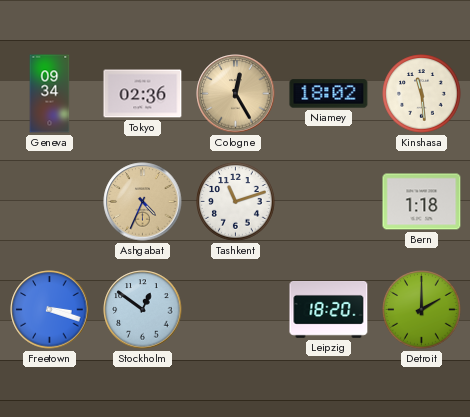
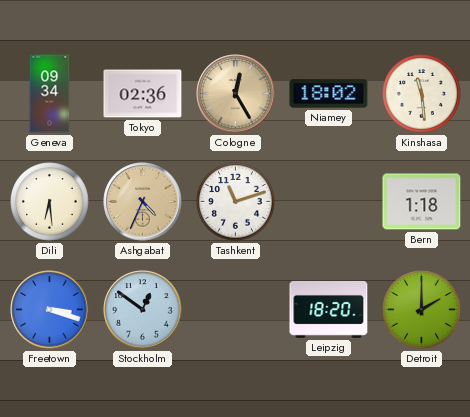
Dili: none -> 6:29
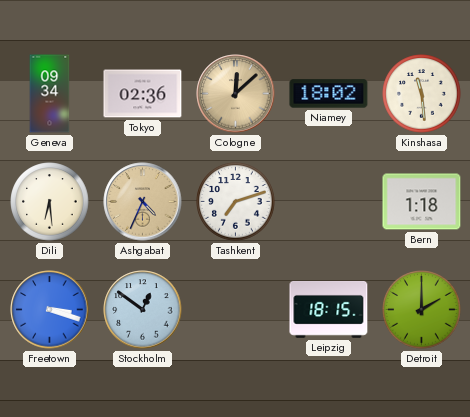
Cologne: 12:25 -> 12:08
Tashkent: 11:12 -> 7:12
Leipzig: 18:20 -> 18:15
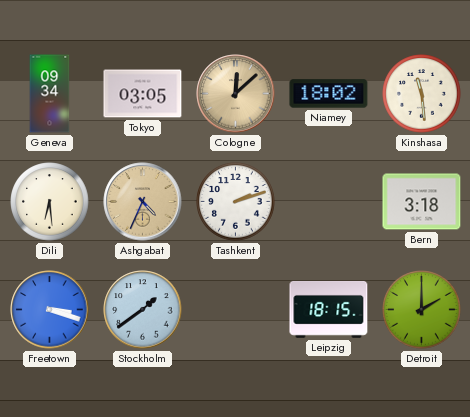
Tokyo: 02:36 -> 03:05
Tashkent: 7:12 -> 2:12
Bern: 1:18 -> 3:18
Stockholm: 12:51 -> 1:39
+++
» Given task:
Rewrite the items with every "Tashkent" changed to "Almaty" and nothing else altered. Leave out the pictures.

» Problem solution:
Dili: none -> 6:29
Cologne: 12:25 -> 12:08
Almaty: 11:12 -> 7:12
Leipzig: 18:20 -> 18:15
Tokyo: 02:36 -> 03:05
Almaty: 7:12 -> 2:12
Bern: 1:18 -> 3:18
Stockholm: 12:51 -> 1:39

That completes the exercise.